[ABOUT THIS EXERCISE]:
Report back every line in the data that includes the string "missing".

[Object change descriptions]
——

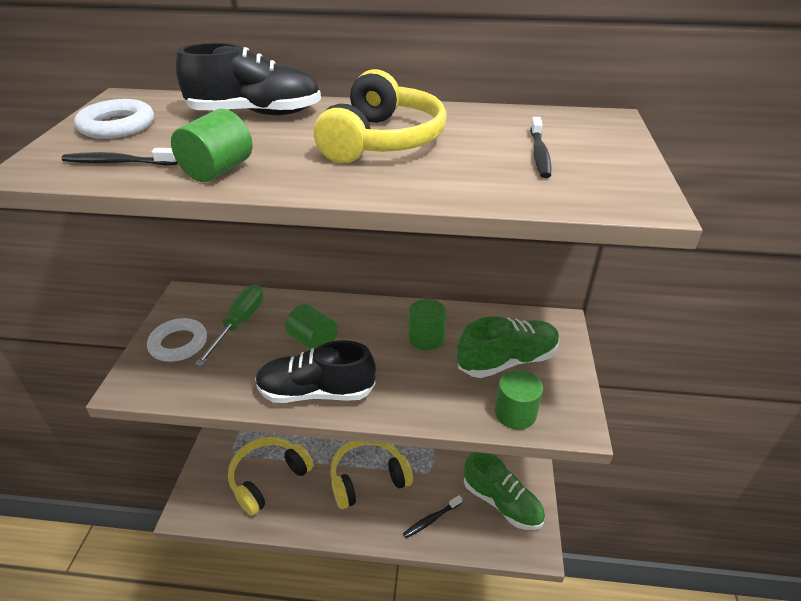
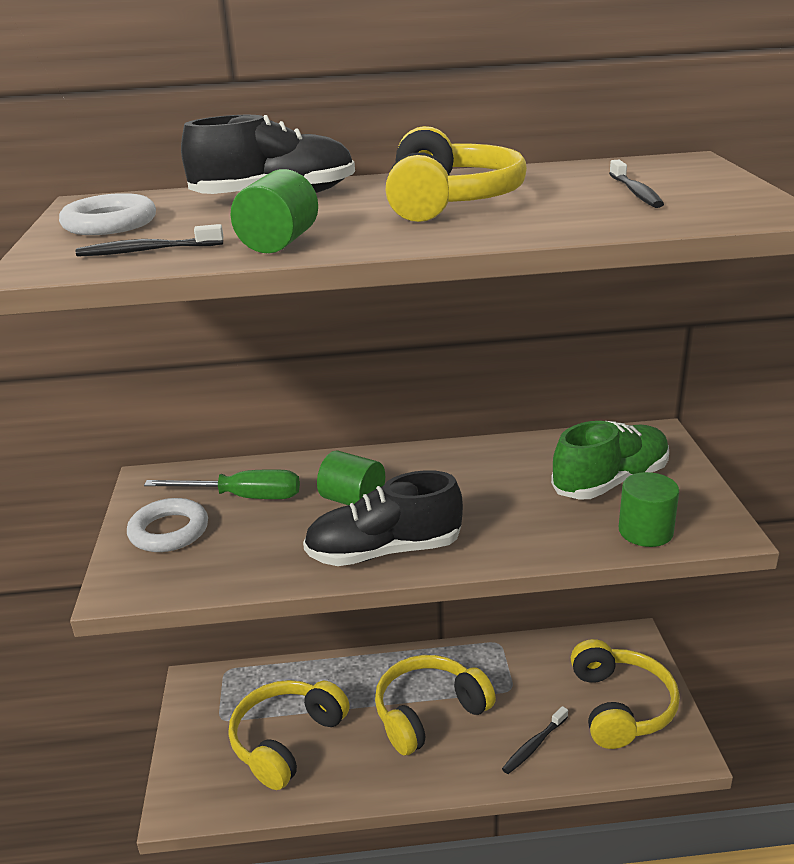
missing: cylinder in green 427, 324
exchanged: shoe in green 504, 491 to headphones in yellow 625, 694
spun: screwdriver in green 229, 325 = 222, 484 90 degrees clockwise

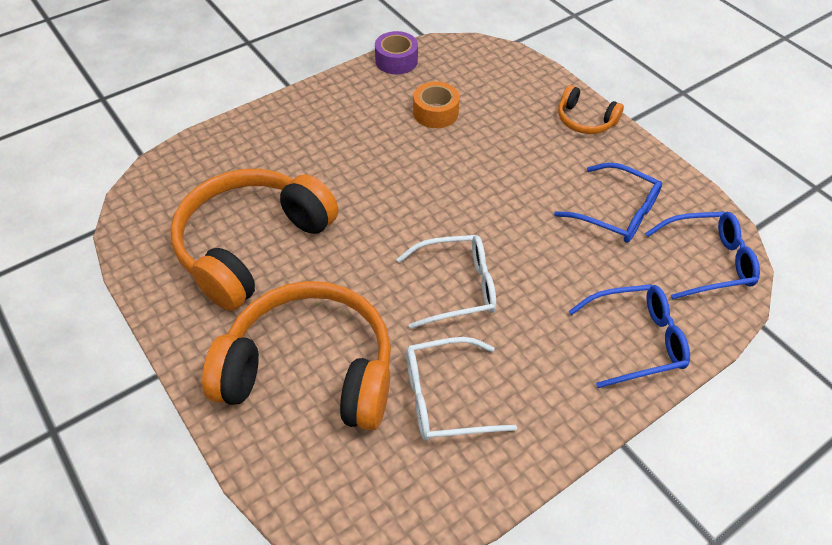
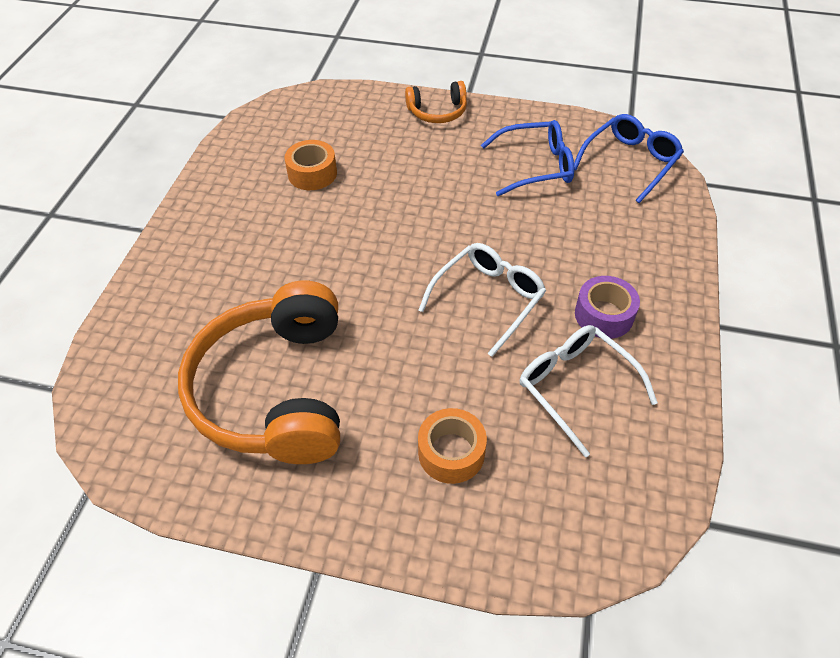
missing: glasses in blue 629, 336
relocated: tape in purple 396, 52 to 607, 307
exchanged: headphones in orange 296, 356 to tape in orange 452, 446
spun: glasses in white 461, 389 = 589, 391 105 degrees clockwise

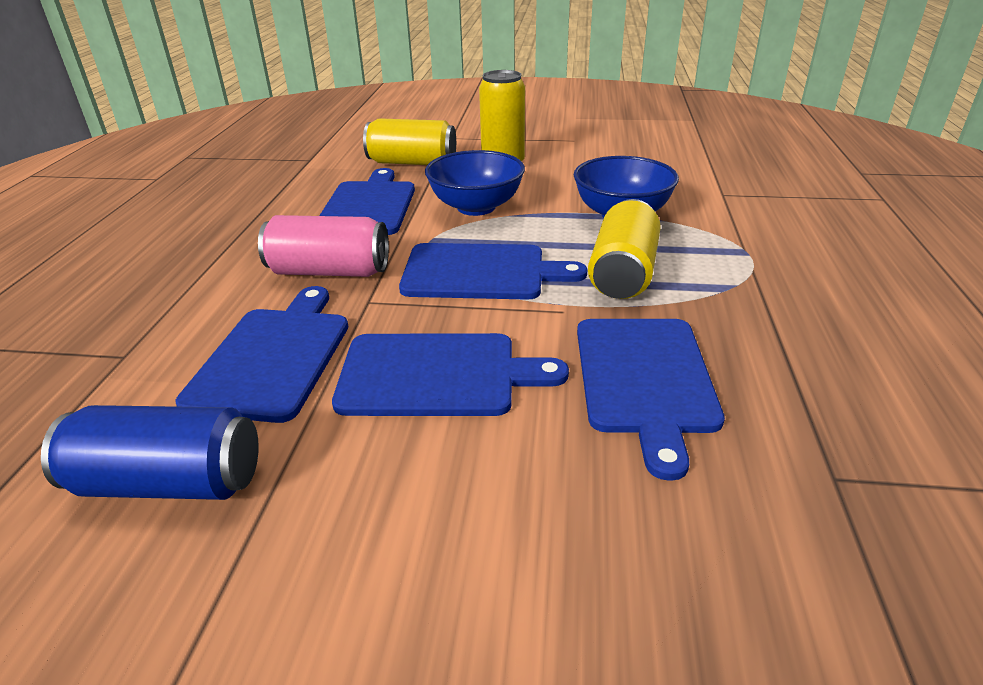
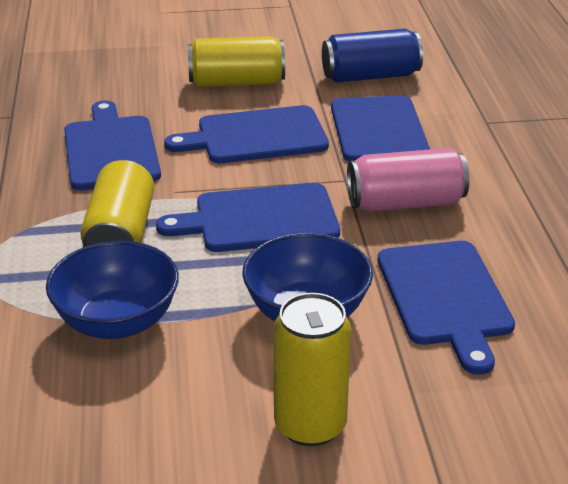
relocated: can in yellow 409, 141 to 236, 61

——

[ANSWER BOX]:
missing: cylinder in green 427, 324
missing: glasses in blue 629, 336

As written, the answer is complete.